- **Directions**: Once you find the line with "door: (83, 53) -> (154, 169), hinge flipped" in the entries below, return exactly every line from it through the line with "window: (47, 143) -> (48, 126), width x0.46".
··· Supplied data ···
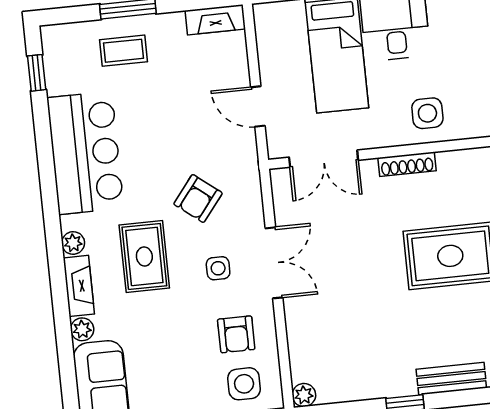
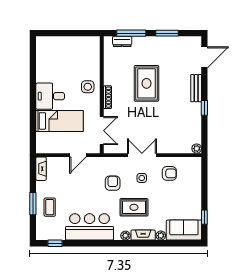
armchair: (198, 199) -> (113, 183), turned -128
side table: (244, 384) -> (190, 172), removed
···
··· Supplied data ···
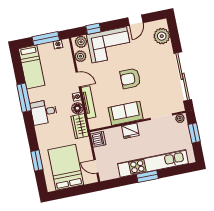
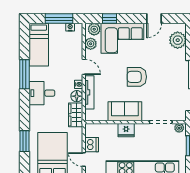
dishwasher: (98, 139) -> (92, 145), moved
···
··· Supplied data ···
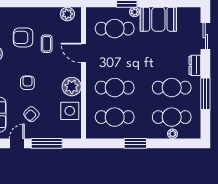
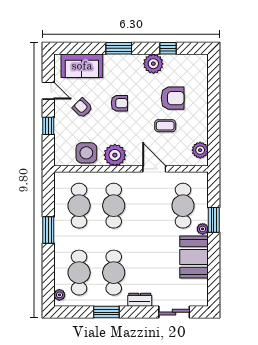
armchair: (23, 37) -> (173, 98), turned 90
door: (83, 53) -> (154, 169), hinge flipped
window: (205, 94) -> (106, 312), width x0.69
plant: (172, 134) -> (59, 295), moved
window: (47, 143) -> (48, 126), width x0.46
···
- **Task answer**:
door: (83, 53) -> (154, 169), hinge flipped
window: (205, 94) -> (106, 312), width x0.69
plant: (172, 134) -> (59, 295), moved
window: (47, 143) -> (48, 126), width x0.46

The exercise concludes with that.